*Given records*.
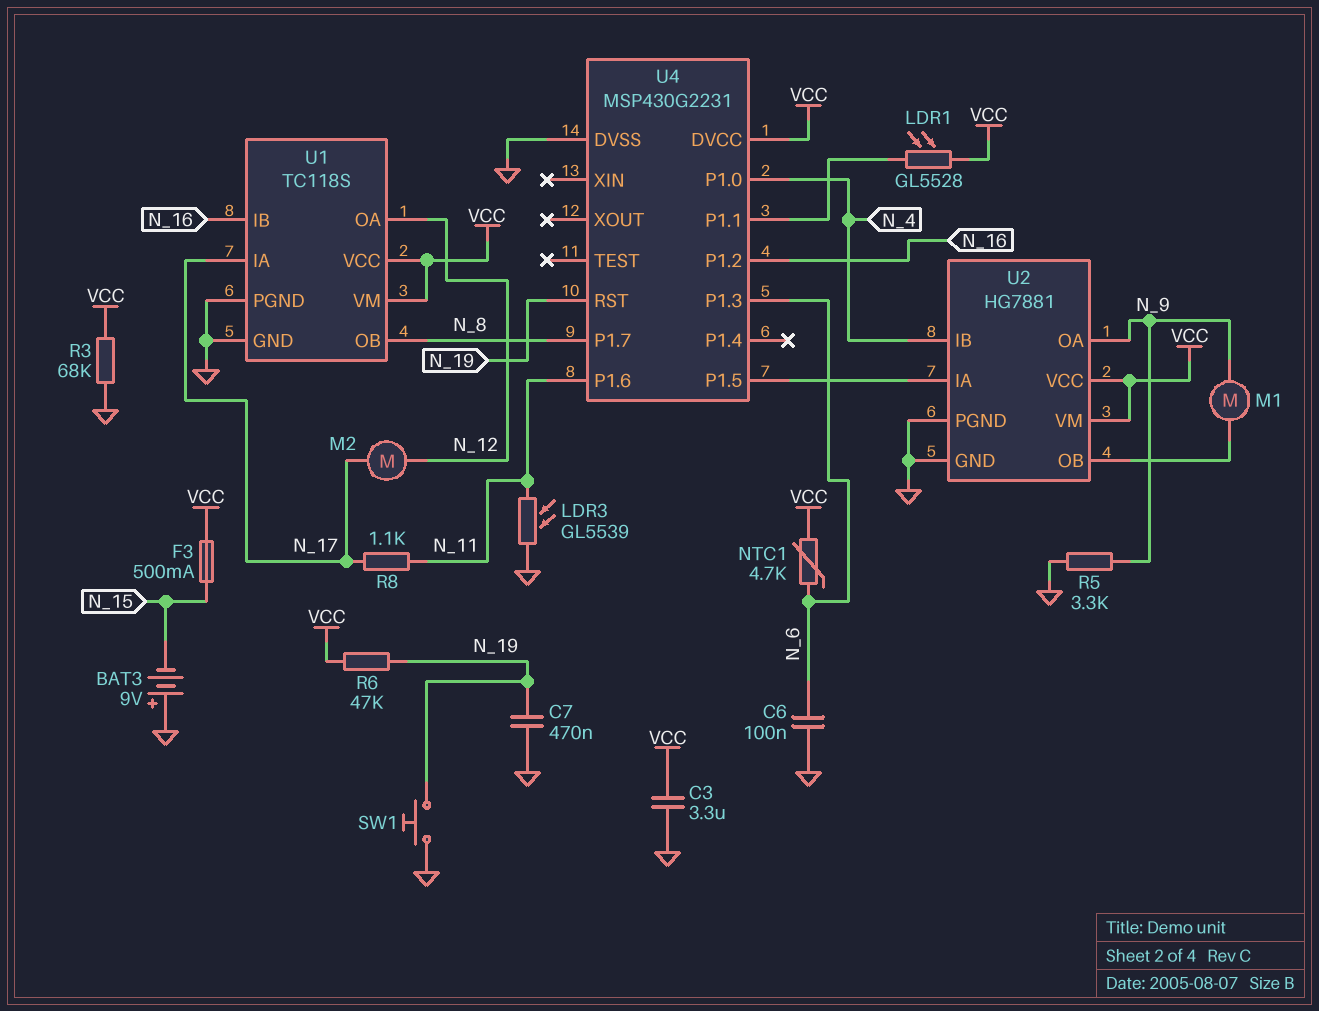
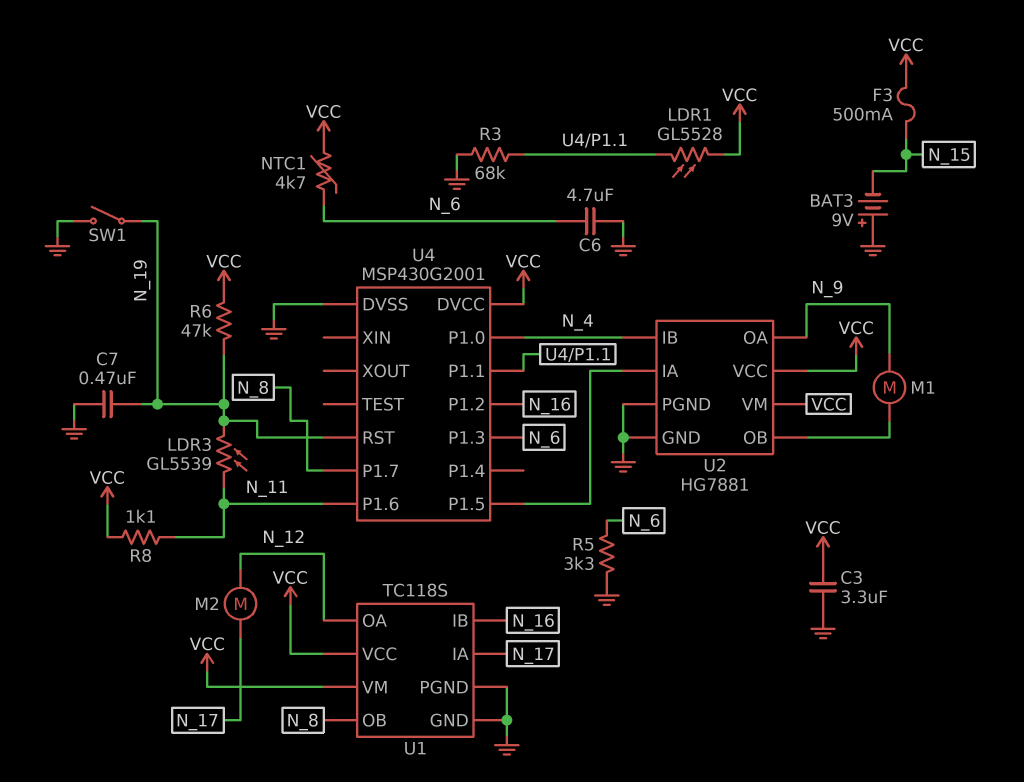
C6: 100nF (GND, N_6) -> 4.7uF (GND, N_6)
LDR3: GL5539 (GND, N_11) -> GL5539 (N_11, N_19)
R3: 68k (GND, VCC) -> 68k (GND, U4/P1.1)
R5: 3.3k (GND, N_9) -> 3.3k (GND, N_6)
R8: 1.1k (N_11, N_17) -> 1.1k (N_11, VCC)
SW1: button (GND, N_19) -> switch (GND, N_19)
U4: MSP430G2231 -> MSP430G2001

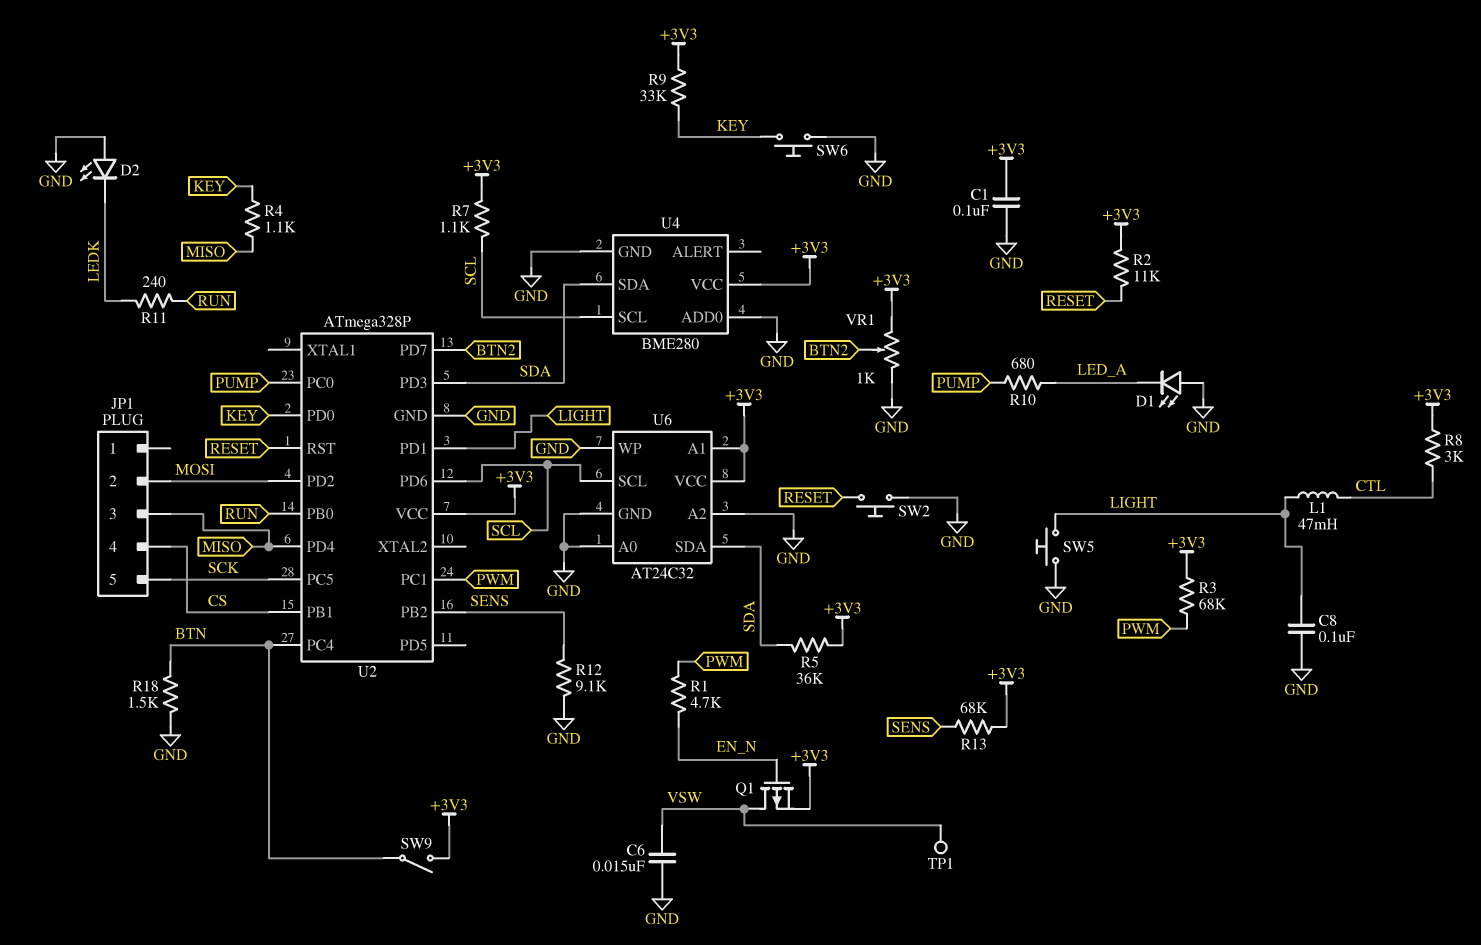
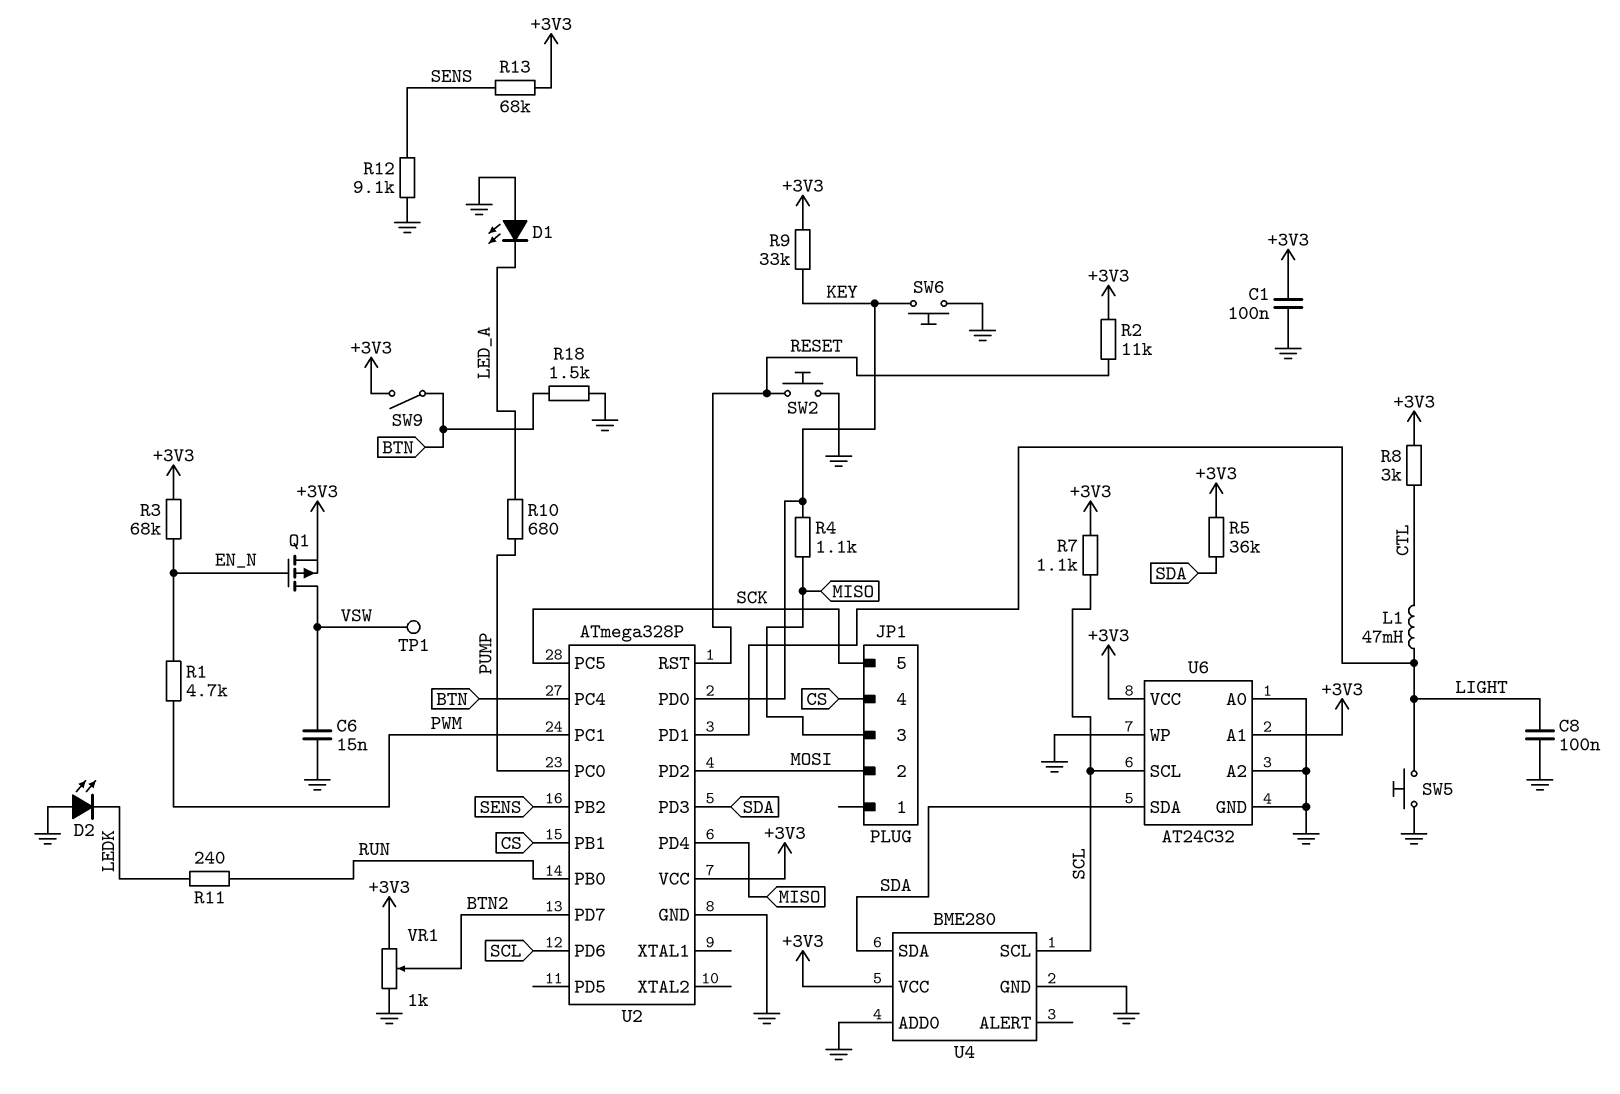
R3: 68k (+3V3, PWM) -> 68k (+3V3, EN_N)

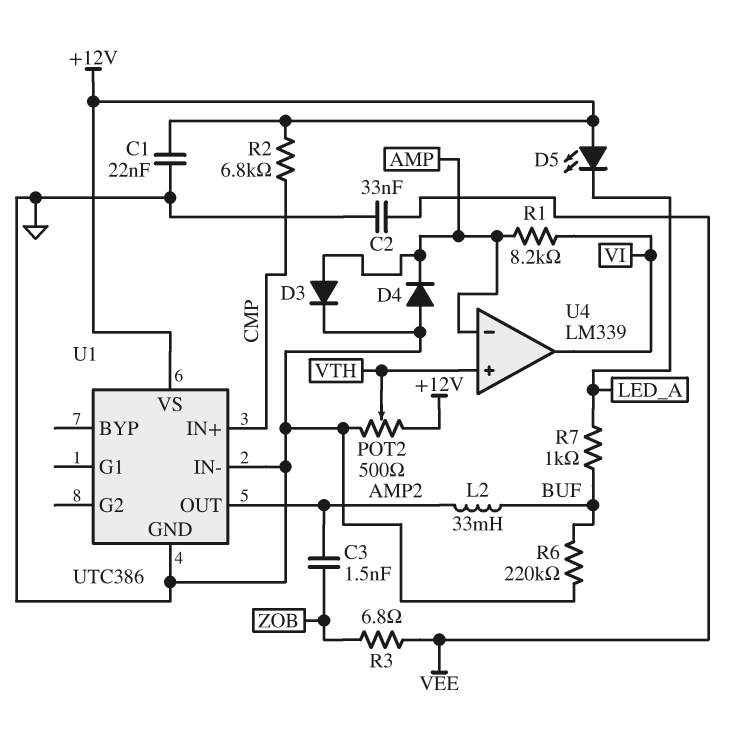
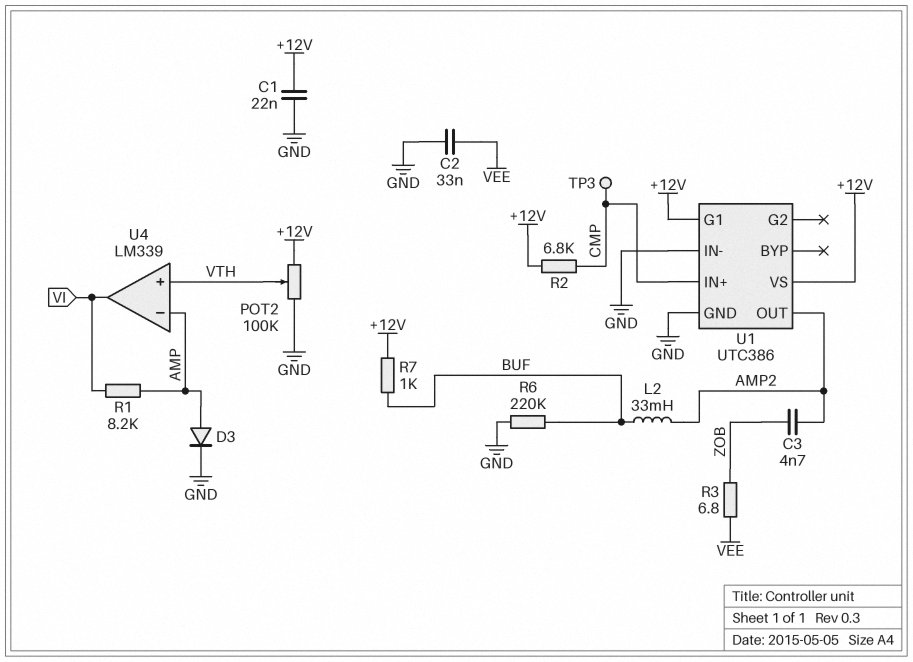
C3: 1.5nF (AMP2, ZOB) -> 4.7nF (AMP2, ZOB)
D4: diode (A GND, K AMP) -> none
D5: LED (A +12V, K LED_A) -> none
POT2: 500 (+12V, GND, wiper VTH) -> 100k (+12V, GND, wiper VTH)
R7: 1k (BUF, LED_A) -> 1k (+12V, BUF)
TP3: none -> test point (CMP)
U1 pin G1: none -> +12V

*Work task*. A faithful copy of all the data above, without its pictures, is the expected result.

*Exercise answer*.
C6: 100nF (GND, N_6) -> 4.7uF (GND, N_6)
LDR3: GL5539 (GND, N_11) -> GL5539 (N_11, N_19)
R3: 68k (GND, VCC) -> 68k (GND, U4/P1.1)
R5: 3.3k (GND, N_9) -> 3.3k (GND, N_6)
R8: 1.1k (N_11, N_17) -> 1.1k (N_11, VCC)
SW1: button (GND, N_19) -> switch (GND, N_19)
U4: MSP430G2231 -> MSP430G2001

R3: 68k (+3V3, PWM) -> 68k (+3V3, EN_N)

C3: 1.5nF (AMP2, ZOB) -> 4.7nF (AMP2, ZOB)
D4: diode (A GND, K AMP) -> none
D5: LED (A +12V, K LED_A) -> none
POT2: 500 (+12V, GND, wiper VTH) -> 100k (+12V, GND, wiper VTH)
R7: 1k (BUF, LED_A) -> 1k (+12V, BUF)
TP3: none -> test point (CMP)
U1 pin G1: none -> +12V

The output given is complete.